Prompt ▸ Check each line of the records below and collect those that include the word "plus".

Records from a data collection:
◇ ◇ ◇ ◇ ◇ ◇ ◇

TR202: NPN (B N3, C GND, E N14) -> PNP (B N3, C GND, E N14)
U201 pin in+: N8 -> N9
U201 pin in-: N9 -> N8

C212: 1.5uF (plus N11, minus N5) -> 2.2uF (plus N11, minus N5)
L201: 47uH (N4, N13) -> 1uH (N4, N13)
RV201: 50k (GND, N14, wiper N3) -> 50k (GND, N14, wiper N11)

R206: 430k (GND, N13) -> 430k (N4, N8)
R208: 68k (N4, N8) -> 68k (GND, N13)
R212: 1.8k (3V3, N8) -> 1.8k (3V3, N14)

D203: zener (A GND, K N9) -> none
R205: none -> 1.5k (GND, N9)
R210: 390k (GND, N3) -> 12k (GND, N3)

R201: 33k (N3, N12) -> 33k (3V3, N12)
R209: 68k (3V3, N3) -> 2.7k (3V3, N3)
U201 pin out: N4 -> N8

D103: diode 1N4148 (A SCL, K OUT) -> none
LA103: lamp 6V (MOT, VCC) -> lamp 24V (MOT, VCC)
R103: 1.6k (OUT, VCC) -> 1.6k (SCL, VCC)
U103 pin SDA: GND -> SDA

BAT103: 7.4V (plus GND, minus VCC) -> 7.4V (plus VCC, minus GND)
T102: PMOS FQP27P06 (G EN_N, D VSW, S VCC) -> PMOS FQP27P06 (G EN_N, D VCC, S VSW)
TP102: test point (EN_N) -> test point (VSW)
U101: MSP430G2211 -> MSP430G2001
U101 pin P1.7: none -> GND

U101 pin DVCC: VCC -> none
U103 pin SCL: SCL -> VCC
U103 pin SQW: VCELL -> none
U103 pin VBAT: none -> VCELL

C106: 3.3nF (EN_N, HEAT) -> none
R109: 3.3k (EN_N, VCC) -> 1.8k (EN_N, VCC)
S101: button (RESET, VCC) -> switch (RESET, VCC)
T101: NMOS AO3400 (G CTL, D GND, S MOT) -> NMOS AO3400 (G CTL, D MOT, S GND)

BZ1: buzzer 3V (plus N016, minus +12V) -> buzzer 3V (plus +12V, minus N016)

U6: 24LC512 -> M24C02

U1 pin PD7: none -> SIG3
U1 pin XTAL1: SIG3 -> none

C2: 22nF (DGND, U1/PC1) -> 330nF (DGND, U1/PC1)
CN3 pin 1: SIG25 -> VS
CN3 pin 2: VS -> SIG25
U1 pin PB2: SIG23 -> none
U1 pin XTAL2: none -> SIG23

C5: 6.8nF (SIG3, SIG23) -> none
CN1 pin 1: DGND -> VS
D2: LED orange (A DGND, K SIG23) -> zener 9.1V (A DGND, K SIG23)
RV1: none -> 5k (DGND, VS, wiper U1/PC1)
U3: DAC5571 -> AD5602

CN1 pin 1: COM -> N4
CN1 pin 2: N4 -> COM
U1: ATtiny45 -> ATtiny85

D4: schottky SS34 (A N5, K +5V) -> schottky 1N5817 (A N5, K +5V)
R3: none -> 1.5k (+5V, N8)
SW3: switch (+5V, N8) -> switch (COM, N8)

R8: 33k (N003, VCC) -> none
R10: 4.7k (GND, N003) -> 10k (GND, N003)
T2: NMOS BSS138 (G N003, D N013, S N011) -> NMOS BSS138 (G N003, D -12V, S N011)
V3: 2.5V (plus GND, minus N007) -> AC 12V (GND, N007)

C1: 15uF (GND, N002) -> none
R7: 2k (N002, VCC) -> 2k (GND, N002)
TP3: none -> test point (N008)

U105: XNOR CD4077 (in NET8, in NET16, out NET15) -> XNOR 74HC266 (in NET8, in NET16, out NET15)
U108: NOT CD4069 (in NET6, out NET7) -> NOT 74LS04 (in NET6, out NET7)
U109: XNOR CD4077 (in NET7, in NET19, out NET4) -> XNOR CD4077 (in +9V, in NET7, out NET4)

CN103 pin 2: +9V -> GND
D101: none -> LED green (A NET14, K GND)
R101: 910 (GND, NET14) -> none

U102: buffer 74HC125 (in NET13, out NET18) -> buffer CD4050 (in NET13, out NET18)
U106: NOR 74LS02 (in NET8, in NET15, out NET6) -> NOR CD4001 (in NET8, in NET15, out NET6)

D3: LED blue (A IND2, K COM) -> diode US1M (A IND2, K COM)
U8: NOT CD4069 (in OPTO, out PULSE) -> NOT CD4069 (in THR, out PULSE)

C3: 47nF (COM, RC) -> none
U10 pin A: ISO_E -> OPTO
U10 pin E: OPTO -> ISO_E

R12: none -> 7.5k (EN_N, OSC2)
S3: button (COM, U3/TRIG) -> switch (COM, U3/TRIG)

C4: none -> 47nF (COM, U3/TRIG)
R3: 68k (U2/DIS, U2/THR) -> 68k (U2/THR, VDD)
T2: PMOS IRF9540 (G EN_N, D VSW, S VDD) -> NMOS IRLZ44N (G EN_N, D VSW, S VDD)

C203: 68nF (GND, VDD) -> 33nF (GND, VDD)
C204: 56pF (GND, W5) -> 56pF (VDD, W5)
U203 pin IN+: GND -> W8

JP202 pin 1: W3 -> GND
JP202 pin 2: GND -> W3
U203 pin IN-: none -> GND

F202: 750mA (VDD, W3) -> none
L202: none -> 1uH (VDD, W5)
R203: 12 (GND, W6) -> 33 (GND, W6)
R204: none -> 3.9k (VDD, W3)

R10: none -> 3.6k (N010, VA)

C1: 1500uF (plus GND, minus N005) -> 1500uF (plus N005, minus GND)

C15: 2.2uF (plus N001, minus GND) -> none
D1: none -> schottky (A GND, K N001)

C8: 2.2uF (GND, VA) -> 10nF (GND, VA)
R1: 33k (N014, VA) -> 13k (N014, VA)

◇ ◇ ◇ ◇ ◇ ◇ ◇

Response for this exercise ▸
C212: 1.5uF (plus N11, minus N5) -> 2.2uF (plus N11, minus N5)
BAT103: 7.4V (plus GND, minus VCC) -> 7.4V (plus VCC, minus GND)
BZ1: buzzer 3V (plus N016, minus +12V) -> buzzer 3V (plus +12V, minus N016)
V3: 2.5V (plus GND, minus N007) -> AC 12V (GND, N007)
C1: 1500uF (plus GND, minus N005) -> 1500uF (plus N005, minus GND)
C15: 2.2uF (plus N001, minus GND) -> none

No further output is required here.